Segment Start: Given material

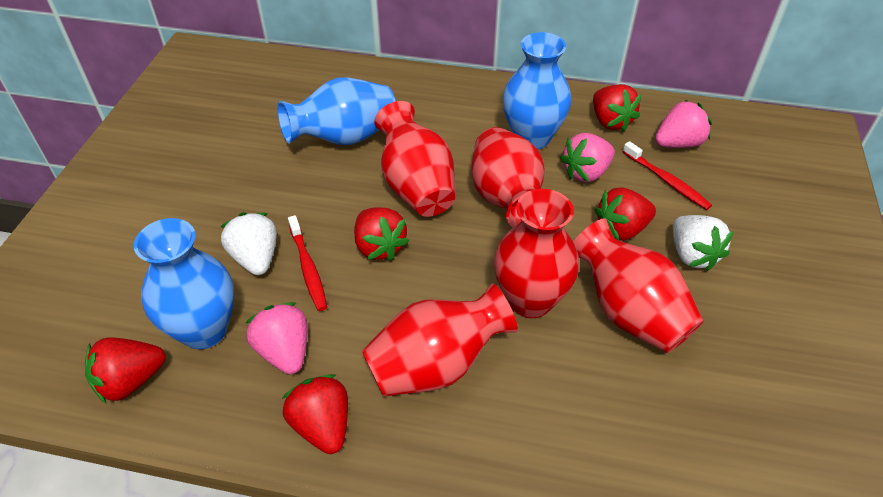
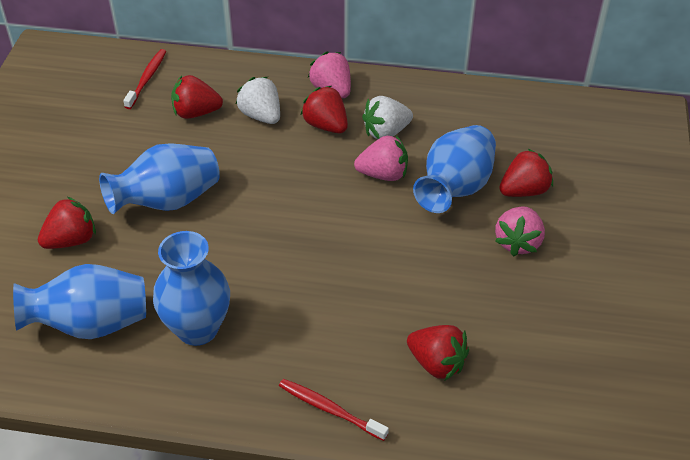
blue vase: 3 -> 4
red vase: 5 -> 0

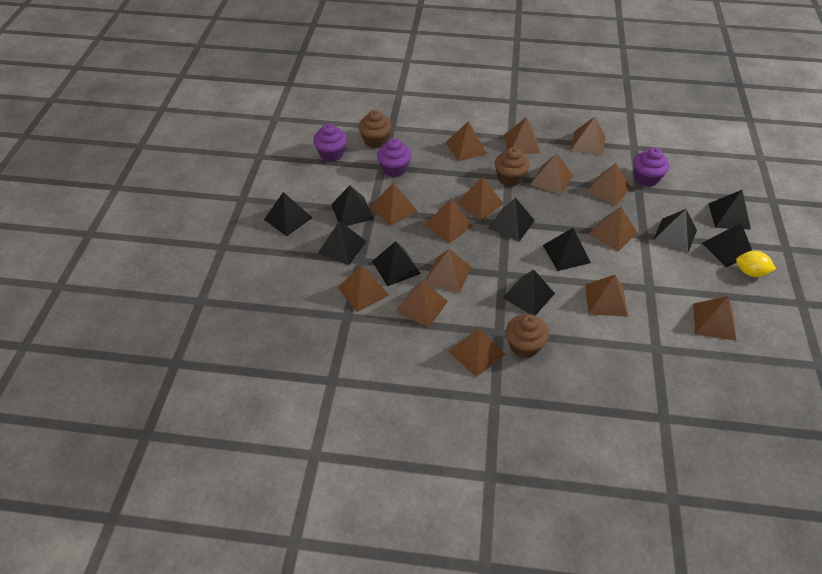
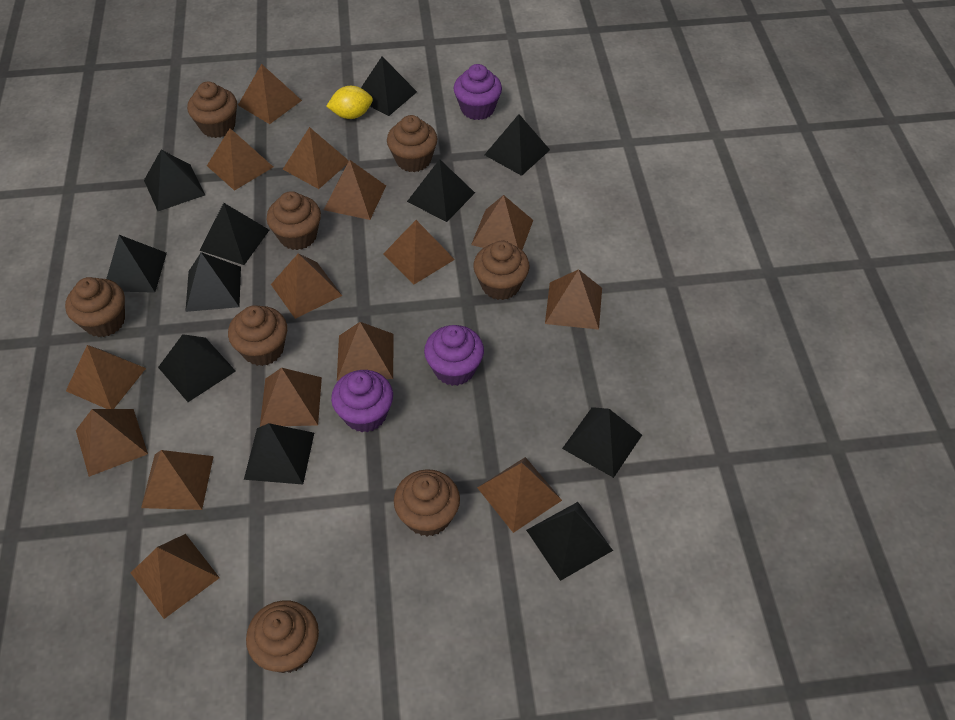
black pyramid: 10 -> 11
brown cupcake: 3 -> 8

Segment End: Given material

> [What the task requires]
Retype all the material word for word while skipping any picture it contains.

> [Exercise solution]
blue vase: 3 -> 4
red vase: 5 -> 0

black pyramid: 10 -> 11
brown cupcake: 3 -> 8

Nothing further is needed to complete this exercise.